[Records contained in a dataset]
--------------------------------

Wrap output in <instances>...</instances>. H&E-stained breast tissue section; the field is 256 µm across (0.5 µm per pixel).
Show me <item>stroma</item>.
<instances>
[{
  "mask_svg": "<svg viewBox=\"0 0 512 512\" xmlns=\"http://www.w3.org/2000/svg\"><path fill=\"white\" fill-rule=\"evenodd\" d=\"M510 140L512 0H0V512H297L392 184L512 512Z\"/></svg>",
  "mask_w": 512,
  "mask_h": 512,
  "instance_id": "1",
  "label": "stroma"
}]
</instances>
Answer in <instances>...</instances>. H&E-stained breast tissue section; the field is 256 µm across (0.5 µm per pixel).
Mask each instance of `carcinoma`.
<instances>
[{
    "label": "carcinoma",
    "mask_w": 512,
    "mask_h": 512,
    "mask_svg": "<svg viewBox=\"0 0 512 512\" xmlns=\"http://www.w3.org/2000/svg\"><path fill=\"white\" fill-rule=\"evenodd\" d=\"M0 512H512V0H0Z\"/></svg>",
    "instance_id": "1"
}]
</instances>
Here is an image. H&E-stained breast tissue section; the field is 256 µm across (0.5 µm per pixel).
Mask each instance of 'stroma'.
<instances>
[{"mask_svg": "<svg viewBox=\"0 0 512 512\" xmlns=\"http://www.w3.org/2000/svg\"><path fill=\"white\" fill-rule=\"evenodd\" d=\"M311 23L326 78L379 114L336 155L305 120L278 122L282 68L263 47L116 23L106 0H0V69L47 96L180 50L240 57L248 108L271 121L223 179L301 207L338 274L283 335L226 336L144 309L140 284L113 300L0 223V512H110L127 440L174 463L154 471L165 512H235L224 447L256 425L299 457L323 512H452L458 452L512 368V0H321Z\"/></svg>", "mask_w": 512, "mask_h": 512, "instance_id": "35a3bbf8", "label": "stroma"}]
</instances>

--------------------------------

■ Directive
Quote all of the entries exactly as they appear.

■ Completed exercise
Wrap output in <instances>...</instances>. H&E-stained breast tissue section; the field is 256 µm across (0.5 µm per pixel).
Show me <item>stroma</item>.
<instances>
[{
  "mask_svg": "<svg viewBox=\"0 0 512 512\" xmlns=\"http://www.w3.org/2000/svg\"><path fill=\"white\" fill-rule=\"evenodd\" d=\"M510 140L512 0H0V512H297L392 184L512 512Z\"/></svg>",
  "mask_w": 512,
  "mask_h": 512,
  "instance_id": "1",
  "label": "stroma"
}]
</instances>
Answer in <instances>...</instances>. H&E-stained breast tissue section; the field is 256 µm across (0.5 µm per pixel).
Mask each instance of `carcinoma`.
<instances>
[{
    "label": "carcinoma",
    "mask_w": 512,
    "mask_h": 512,
    "mask_svg": "<svg viewBox=\"0 0 512 512\" xmlns=\"http://www.w3.org/2000/svg\"><path fill=\"white\" fill-rule=\"evenodd\" d=\"M0 512H512V0H0Z\"/></svg>",
    "instance_id": "1"
}]
</instances>
Here is an image. H&E-stained breast tissue section; the field is 256 µm across (0.5 µm per pixel).
Mask each instance of 'stroma'.
<instances>
[{"mask_svg": "<svg viewBox=\"0 0 512 512\" xmlns=\"http://www.w3.org/2000/svg\"><path fill=\"white\" fill-rule=\"evenodd\" d=\"M311 23L326 78L379 114L336 155L305 120L278 122L282 68L263 47L116 23L106 0H0V69L47 96L180 50L240 57L248 108L271 121L223 179L301 207L338 274L283 335L226 336L144 309L140 284L113 300L0 223V512H110L127 440L174 463L154 471L165 512H235L224 447L256 425L299 457L323 512H452L458 452L512 368V0H321Z\"/></svg>", "mask_w": 512, "mask_h": 512, "instance_id": "35a3bbf8", "label": "stroma"}]
</instances>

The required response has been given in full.